Exercise
Report the number of lines in the records below that hold "carried", and leave out everything else.
-------------------------
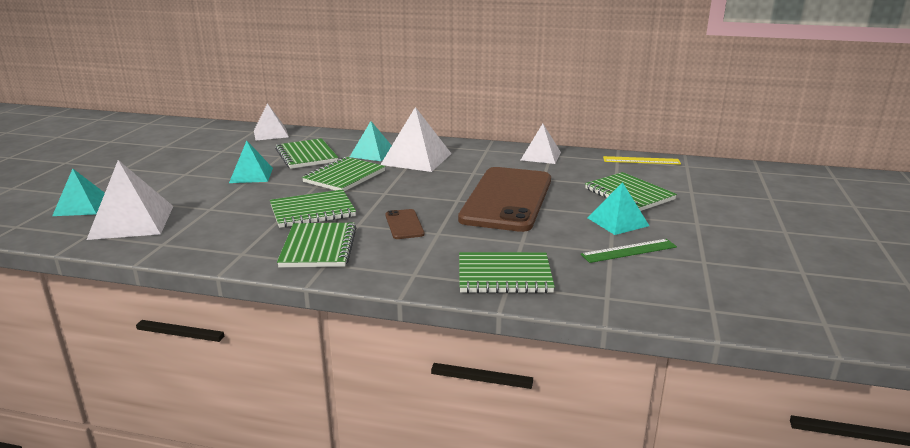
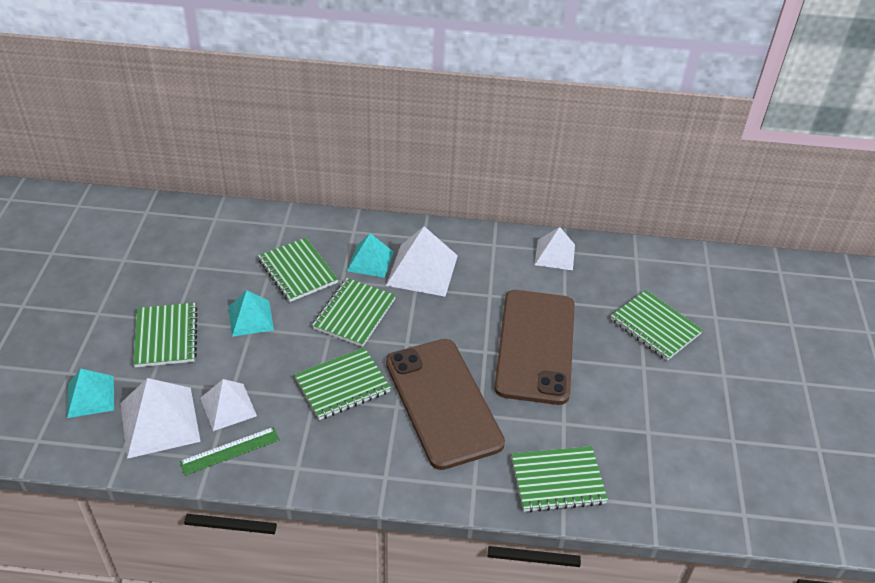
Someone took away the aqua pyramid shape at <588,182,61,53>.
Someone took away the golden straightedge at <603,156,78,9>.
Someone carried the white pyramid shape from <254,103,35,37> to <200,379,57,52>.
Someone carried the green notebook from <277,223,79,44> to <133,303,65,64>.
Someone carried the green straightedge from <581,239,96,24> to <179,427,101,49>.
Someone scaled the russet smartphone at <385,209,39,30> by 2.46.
-------------------------
Answer section
3